Work order:
Read the data, and whenever a line holds the word "none", report that line.
### Given records ###
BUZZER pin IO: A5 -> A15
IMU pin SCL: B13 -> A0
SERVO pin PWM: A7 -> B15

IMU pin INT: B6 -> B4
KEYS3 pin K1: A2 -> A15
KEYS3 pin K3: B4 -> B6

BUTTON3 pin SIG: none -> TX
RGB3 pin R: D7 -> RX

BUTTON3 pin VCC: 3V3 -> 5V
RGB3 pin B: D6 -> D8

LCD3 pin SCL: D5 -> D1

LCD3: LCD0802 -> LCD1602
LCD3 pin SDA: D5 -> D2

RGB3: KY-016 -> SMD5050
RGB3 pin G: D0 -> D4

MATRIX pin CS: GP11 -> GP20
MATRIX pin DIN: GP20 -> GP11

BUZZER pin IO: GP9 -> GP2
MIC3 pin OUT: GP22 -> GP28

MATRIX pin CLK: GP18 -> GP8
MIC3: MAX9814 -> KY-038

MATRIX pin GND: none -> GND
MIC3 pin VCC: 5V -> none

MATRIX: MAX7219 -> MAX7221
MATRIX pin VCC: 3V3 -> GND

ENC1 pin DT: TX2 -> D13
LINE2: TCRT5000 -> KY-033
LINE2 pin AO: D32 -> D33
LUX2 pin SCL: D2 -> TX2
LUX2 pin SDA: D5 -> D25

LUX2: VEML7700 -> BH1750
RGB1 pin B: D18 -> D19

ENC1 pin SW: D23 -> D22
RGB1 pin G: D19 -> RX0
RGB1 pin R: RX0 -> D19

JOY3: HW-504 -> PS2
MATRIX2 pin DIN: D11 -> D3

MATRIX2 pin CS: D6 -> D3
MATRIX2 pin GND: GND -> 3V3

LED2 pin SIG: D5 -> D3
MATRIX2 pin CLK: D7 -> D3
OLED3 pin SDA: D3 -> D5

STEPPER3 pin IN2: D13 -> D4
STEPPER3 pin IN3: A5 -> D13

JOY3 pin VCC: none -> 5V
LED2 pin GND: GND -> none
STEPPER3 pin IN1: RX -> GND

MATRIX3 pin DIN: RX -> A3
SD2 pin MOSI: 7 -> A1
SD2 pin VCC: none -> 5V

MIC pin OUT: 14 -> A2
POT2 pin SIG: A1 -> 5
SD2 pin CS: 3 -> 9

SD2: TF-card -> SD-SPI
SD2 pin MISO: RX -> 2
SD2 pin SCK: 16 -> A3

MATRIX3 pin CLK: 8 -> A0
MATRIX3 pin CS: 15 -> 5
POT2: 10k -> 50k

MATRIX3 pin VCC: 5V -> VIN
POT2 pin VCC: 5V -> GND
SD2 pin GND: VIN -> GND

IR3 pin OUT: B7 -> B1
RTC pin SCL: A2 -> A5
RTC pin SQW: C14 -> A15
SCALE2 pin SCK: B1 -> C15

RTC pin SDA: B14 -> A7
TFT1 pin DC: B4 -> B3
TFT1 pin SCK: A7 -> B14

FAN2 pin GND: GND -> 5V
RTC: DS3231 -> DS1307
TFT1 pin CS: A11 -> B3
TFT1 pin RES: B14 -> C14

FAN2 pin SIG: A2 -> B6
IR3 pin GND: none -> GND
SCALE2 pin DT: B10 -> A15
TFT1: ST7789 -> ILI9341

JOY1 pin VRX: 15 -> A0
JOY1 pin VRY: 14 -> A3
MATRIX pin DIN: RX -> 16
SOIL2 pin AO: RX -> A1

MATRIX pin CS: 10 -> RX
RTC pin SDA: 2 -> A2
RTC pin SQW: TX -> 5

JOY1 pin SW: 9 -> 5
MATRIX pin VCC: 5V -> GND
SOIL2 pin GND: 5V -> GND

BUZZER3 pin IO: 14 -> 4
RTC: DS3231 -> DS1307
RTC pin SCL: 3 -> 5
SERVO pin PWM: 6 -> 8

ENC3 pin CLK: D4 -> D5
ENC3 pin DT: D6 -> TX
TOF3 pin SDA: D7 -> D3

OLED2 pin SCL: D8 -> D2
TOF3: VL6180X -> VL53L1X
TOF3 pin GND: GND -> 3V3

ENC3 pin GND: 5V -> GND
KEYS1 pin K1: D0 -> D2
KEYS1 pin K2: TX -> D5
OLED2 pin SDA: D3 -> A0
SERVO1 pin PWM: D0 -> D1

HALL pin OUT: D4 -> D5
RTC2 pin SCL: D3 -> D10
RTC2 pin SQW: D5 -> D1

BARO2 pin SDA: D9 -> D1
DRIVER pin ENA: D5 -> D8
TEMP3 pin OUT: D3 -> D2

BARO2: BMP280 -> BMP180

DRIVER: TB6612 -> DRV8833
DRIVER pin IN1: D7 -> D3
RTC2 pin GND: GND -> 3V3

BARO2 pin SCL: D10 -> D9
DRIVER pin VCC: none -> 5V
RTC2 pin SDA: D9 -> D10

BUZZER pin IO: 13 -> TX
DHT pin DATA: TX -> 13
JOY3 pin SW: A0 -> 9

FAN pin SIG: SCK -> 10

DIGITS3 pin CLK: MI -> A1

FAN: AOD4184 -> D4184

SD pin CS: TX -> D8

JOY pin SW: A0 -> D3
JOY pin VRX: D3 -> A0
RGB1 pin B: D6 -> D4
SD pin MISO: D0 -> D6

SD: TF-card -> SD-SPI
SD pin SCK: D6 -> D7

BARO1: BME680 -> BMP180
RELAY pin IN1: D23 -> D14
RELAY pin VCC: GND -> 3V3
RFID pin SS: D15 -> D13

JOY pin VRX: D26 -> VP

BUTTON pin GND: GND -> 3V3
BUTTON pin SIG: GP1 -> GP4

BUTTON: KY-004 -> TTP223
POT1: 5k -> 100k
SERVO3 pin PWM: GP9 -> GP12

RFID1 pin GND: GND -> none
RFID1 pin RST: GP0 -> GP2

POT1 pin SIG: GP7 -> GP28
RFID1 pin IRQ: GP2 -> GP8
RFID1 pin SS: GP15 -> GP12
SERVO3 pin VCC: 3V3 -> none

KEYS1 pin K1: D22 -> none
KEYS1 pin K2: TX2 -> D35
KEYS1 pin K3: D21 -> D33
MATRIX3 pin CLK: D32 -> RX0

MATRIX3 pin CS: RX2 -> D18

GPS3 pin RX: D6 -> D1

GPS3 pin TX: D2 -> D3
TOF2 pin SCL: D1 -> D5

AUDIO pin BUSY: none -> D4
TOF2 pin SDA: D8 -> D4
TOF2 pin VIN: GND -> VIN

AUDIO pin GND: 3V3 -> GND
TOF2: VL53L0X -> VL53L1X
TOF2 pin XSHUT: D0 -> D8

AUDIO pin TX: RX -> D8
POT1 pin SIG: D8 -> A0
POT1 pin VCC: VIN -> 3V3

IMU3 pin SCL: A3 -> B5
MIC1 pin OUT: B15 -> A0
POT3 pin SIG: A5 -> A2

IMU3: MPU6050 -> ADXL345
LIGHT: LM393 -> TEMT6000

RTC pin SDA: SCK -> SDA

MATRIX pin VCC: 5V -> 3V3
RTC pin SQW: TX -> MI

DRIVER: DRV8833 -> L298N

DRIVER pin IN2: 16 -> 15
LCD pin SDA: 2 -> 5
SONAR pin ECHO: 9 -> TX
###
Expected answer:
BUTTON3 pin SIG: none -> TX
MATRIX pin GND: none -> GND
MIC3 pin VCC: 5V -> none
JOY3 pin VCC: none -> 5V
LED2 pin GND: GND -> none
SD2 pin VCC: none -> 5V
IR3 pin GND: none -> GND
DRIVER pin VCC: none -> 5V
RFID1 pin GND: GND -> none
SERVO3 pin VCC: 3V3 -> none
KEYS1 pin K1: D22 -> none
AUDIO pin BUSY: none -> D4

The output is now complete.